Task to carry out - Here the job is to transcribe the data exactly while omitting the images.

Study material -
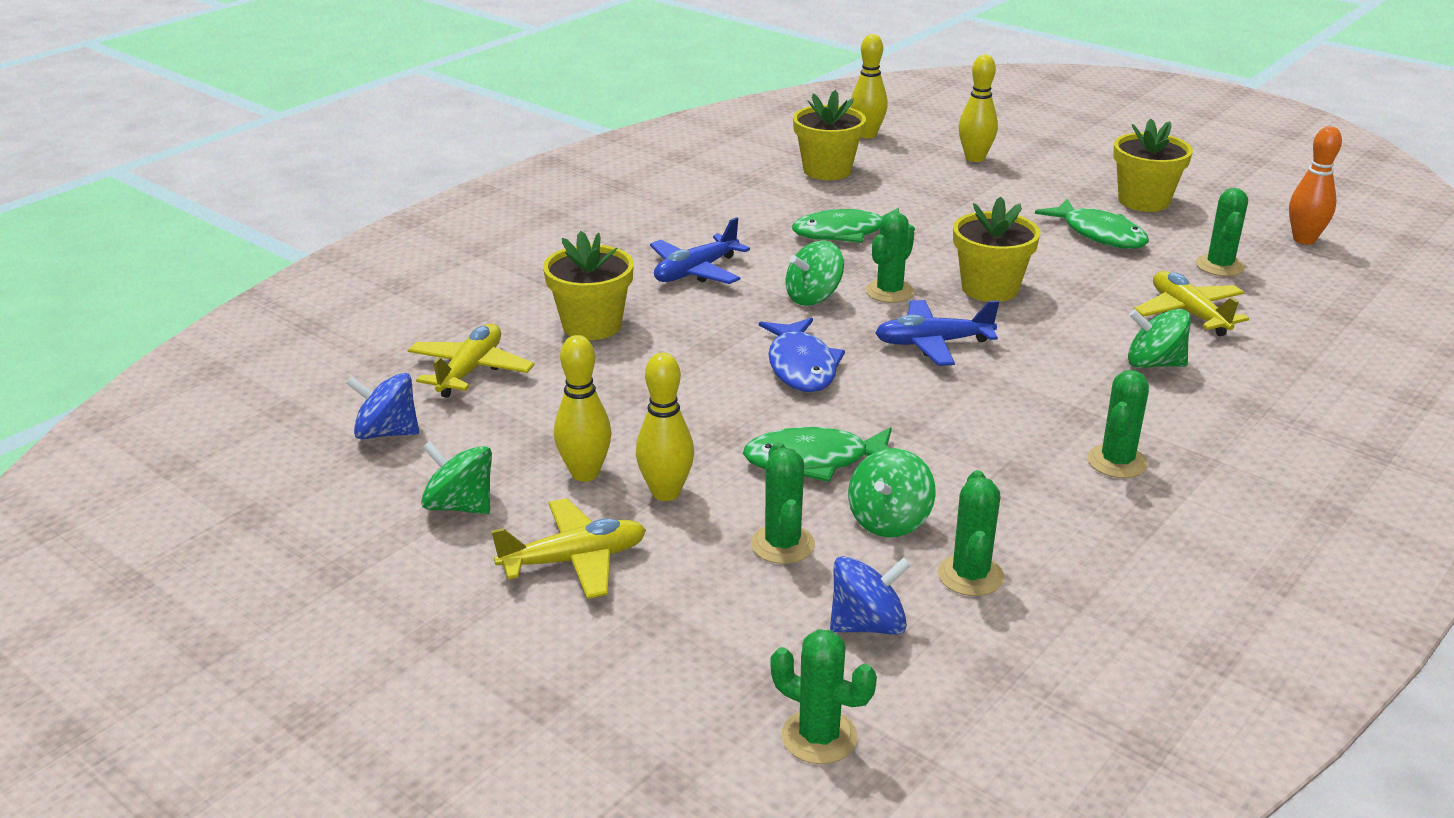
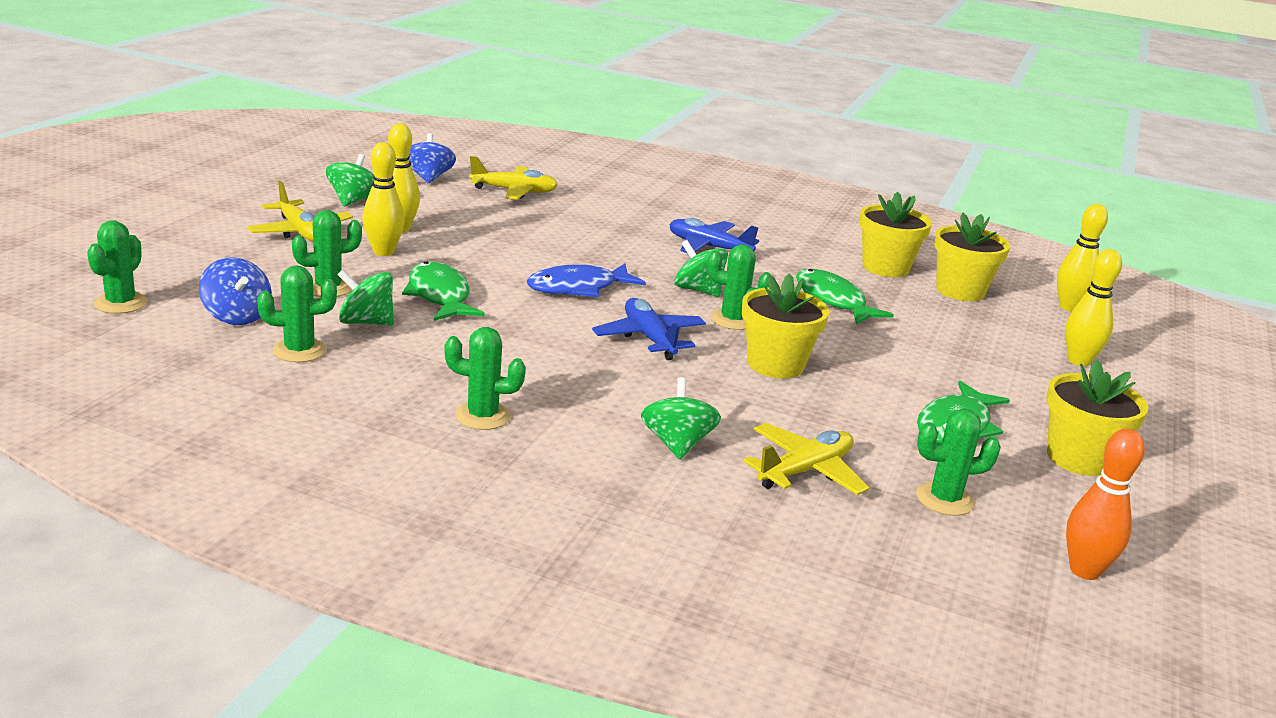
camera: 70 degrees right, 5 degrees down
yellow flower pot [543,231,634,340] -> yellow flower pot moved to [859,192,932,278]

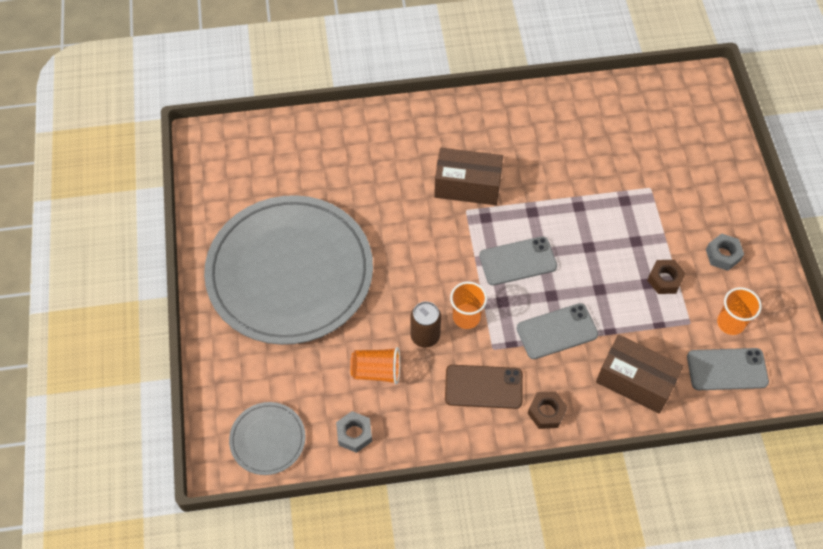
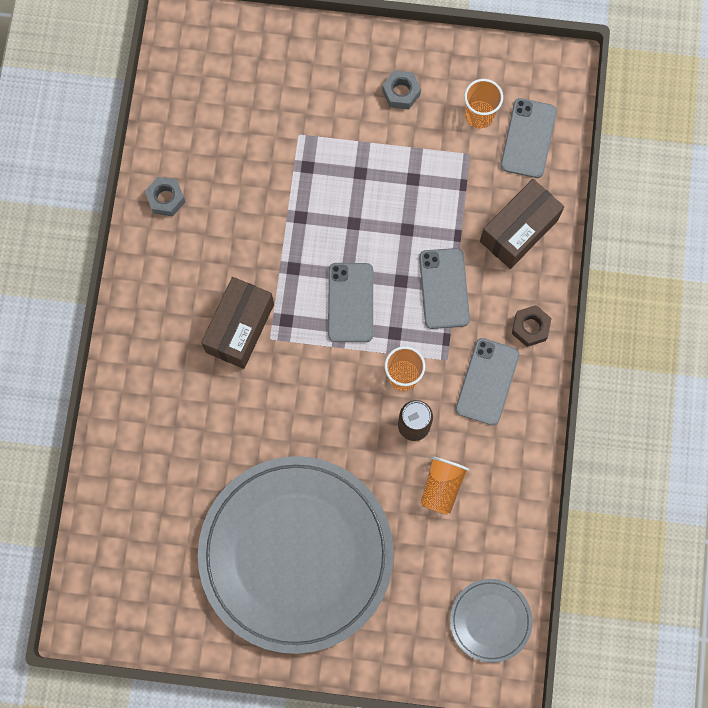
camera: 75 degrees left, 15 degrees up
grey nut [336,411,372,453] -> grey nut moved to [145,177,185,216]
brown phone [445,365,523,409] -> grey phone [455,338,519,426]
brown nut [647,260,686,294] -> none

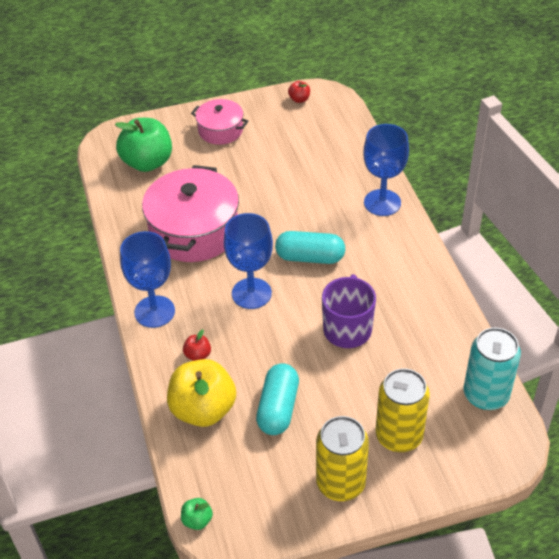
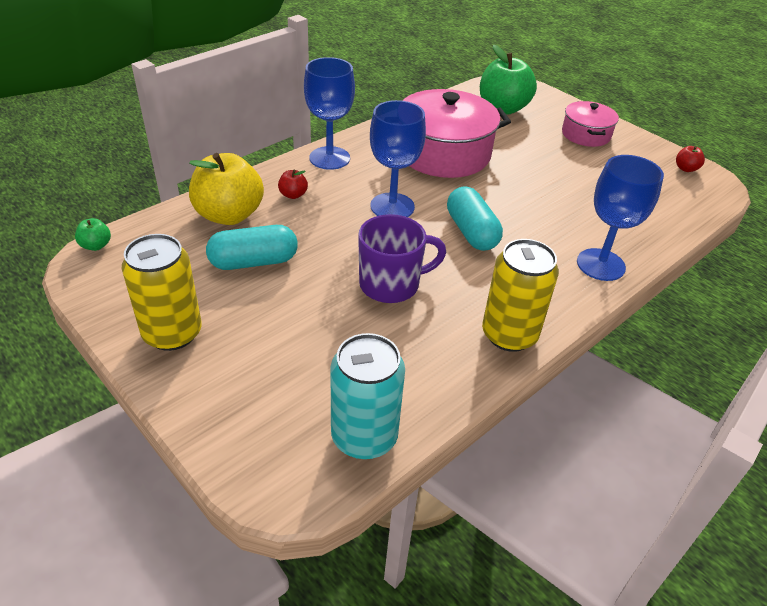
camera: 60 degrees right, 5 degrees down
yellow can [375,368,430,452] -> yellow can moved to [482,239,559,352]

Answer space -
camera: 70 degrees right, 5 degrees down
yellow flower pot [543,231,634,340] -> yellow flower pot moved to [859,192,932,278]

camera: 75 degrees left, 15 degrees up
grey nut [336,411,372,453] -> grey nut moved to [145,177,185,216]
brown phone [445,365,523,409] -> grey phone [455,338,519,426]
brown nut [647,260,686,294] -> none

camera: 60 degrees right, 5 degrees down
yellow can [375,368,430,452] -> yellow can moved to [482,239,559,352]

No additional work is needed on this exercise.